**Try it**. Reproduce every line in the material below that holds "BUTTON".

------------------------------------

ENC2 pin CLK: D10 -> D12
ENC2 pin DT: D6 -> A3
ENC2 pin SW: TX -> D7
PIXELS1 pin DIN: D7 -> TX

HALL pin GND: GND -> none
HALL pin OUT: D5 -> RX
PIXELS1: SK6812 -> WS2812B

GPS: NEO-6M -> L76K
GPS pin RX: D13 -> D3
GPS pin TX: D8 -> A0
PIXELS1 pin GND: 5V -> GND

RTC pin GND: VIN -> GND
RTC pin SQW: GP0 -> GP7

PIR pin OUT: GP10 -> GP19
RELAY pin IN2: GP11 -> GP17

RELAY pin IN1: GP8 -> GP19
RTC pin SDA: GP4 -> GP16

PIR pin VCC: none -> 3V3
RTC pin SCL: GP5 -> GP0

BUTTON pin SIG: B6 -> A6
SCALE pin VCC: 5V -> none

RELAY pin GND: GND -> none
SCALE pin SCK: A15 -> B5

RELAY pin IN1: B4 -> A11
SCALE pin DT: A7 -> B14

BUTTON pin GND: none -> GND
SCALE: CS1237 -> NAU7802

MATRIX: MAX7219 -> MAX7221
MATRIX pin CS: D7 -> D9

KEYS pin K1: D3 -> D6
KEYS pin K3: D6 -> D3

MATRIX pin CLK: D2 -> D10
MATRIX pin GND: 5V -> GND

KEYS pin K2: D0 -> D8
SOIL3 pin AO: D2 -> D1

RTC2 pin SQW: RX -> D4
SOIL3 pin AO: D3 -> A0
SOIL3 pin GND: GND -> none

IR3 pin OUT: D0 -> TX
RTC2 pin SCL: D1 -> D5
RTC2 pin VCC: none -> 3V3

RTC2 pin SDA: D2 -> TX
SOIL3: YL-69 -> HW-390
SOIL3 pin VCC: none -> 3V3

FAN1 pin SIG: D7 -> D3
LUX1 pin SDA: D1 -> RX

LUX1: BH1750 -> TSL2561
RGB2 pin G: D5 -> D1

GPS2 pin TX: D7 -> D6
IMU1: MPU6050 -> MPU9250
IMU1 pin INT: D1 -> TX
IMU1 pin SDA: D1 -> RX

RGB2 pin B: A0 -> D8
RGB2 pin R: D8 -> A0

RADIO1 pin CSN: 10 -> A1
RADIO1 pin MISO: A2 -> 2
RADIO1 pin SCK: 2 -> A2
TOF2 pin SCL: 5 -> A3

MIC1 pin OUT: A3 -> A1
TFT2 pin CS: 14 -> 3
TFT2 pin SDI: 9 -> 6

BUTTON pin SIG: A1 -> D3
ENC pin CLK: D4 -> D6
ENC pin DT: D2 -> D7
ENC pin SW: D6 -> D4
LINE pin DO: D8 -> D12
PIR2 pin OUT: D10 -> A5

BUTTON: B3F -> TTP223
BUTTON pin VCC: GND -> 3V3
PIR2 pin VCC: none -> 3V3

------------------------------------

**Answer below**.
BUTTON pin SIG: B6 -> A6
BUTTON pin GND: none -> GND
BUTTON pin SIG: A1 -> D3
BUTTON: B3F -> TTP223
BUTTON pin VCC: GND -> 3V3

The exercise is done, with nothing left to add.